* _RECORD SET_
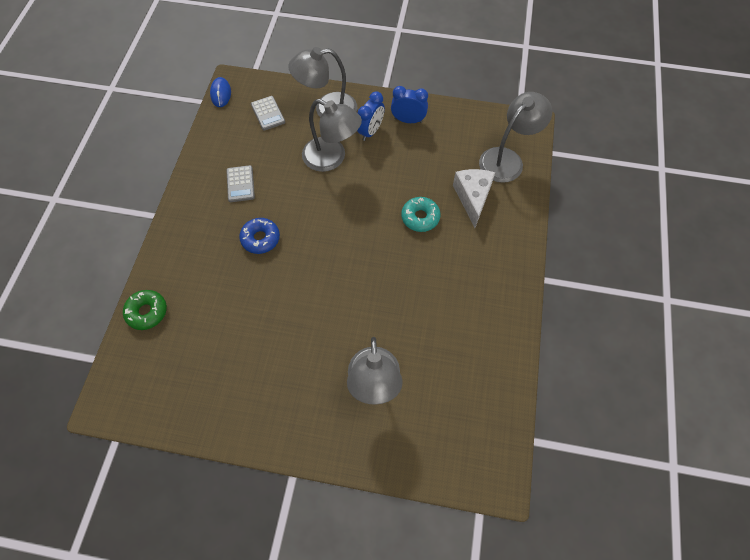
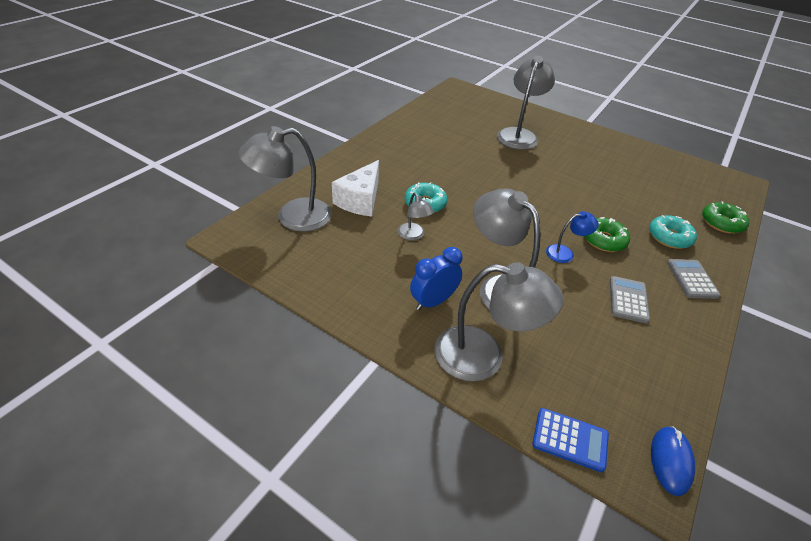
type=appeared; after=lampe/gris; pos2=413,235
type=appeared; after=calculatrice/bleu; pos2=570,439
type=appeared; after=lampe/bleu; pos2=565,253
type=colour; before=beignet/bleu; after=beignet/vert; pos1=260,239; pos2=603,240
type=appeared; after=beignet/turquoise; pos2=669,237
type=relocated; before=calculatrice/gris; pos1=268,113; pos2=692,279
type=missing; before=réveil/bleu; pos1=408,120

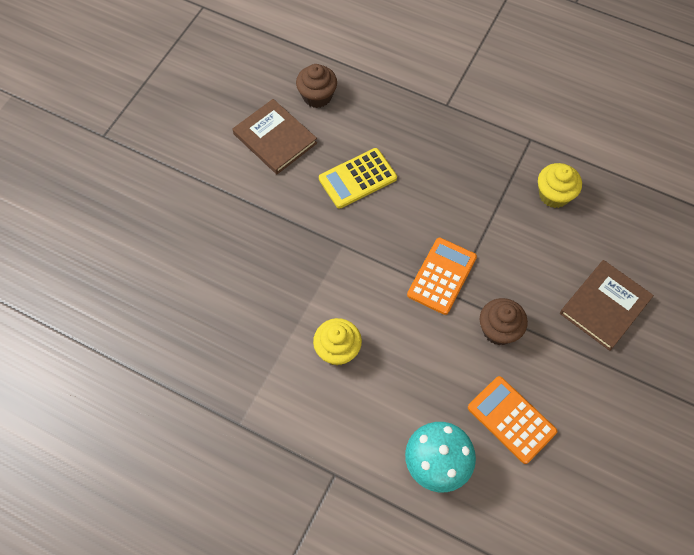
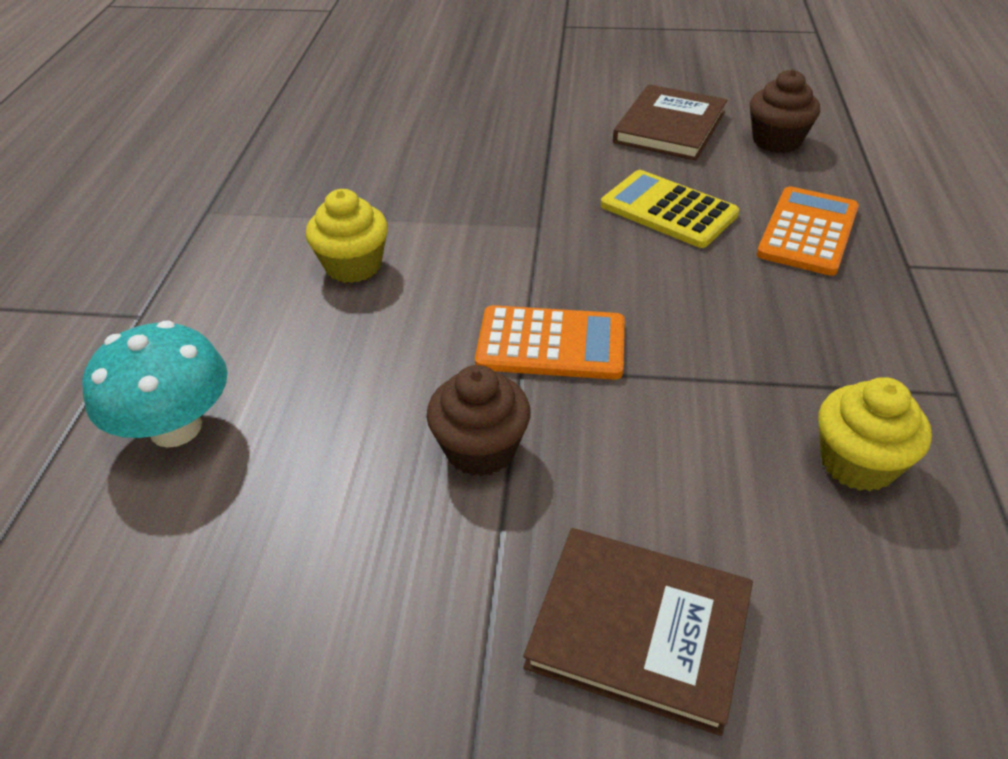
type=relocated; before=calculatrice/orange; pos1=511,419; pos2=808,232

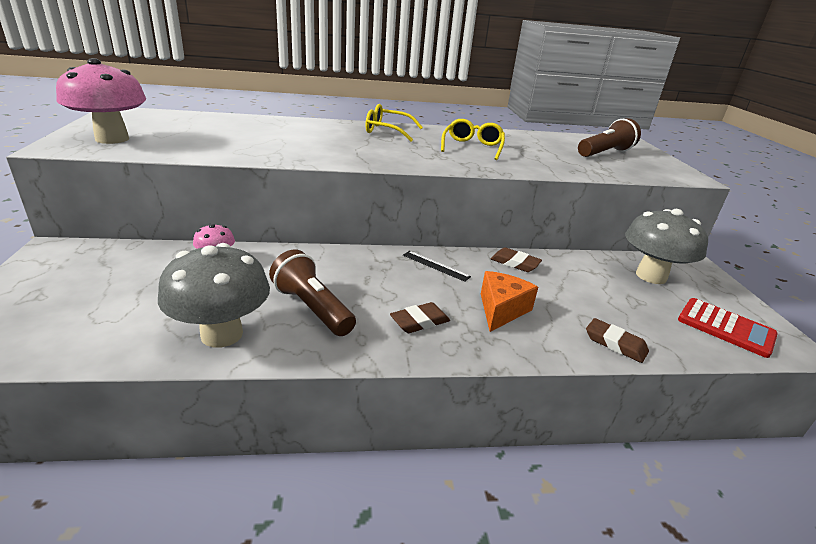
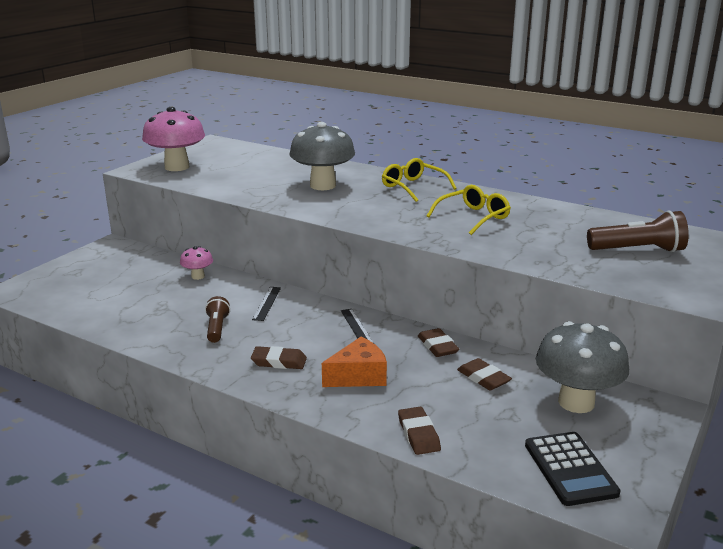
type=size; before=lampe de poche/marron; pos1=312,308; pos2=217,328; scale=0.62
type=appeared; after=règle/noir; pos2=266,303
type=relocated; before=champignon/gris; pos1=222,334; pos2=323,185
type=appeared; after=gomme/marron; pos2=483,378
type=colour; before=calculatrice/rouge; after=calculatrice/noir; pos1=725,327; pos2=570,469

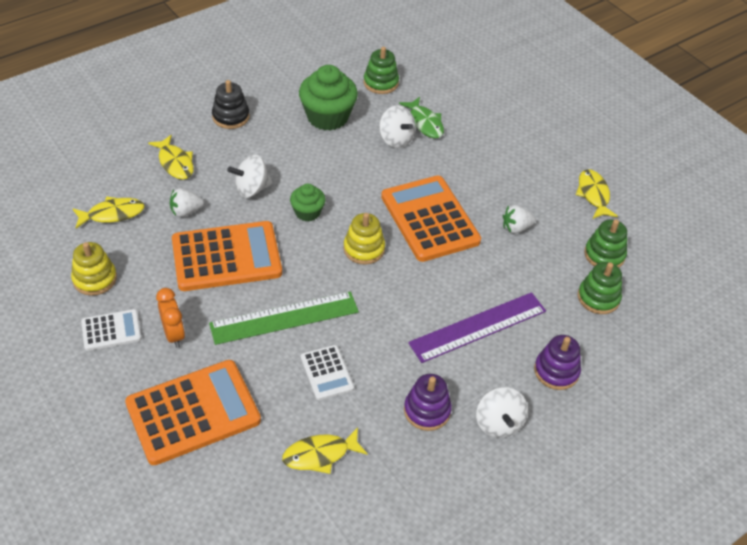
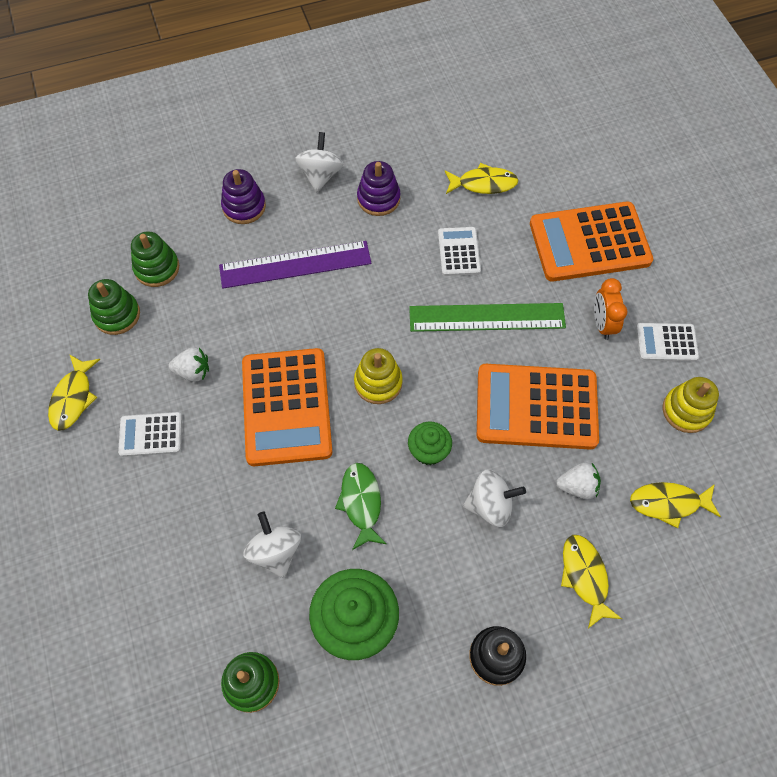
type=appeared; after=calculatrice/blanc; pos2=151,435
type=relocated; before=poisson/vert; pos1=425,123; pos2=361,503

* _AIM OF THE TASK_
Exact repetition of each line above is expected; images are to be omitted.

* _EXERCISE ANSWER_
type=appeared; after=lampe/gris; pos2=413,235
type=appeared; after=calculatrice/bleu; pos2=570,439
type=appeared; after=lampe/bleu; pos2=565,253
type=colour; before=beignet/bleu; after=beignet/vert; pos1=260,239; pos2=603,240
type=appeared; after=beignet/turquoise; pos2=669,237
type=relocated; before=calculatrice/gris; pos1=268,113; pos2=692,279
type=missing; before=réveil/bleu; pos1=408,120

type=relocated; before=calculatrice/orange; pos1=511,419; pos2=808,232

type=size; before=lampe de poche/marron; pos1=312,308; pos2=217,328; scale=0.62
type=appeared; after=règle/noir; pos2=266,303
type=relocated; before=champignon/gris; pos1=222,334; pos2=323,185
type=appeared; after=gomme/marron; pos2=483,378
type=colour; before=calculatrice/rouge; after=calculatrice/noir; pos1=725,327; pos2=570,469

type=appeared; after=calculatrice/blanc; pos2=151,435
type=relocated; before=poisson/vert; pos1=425,123; pos2=361,503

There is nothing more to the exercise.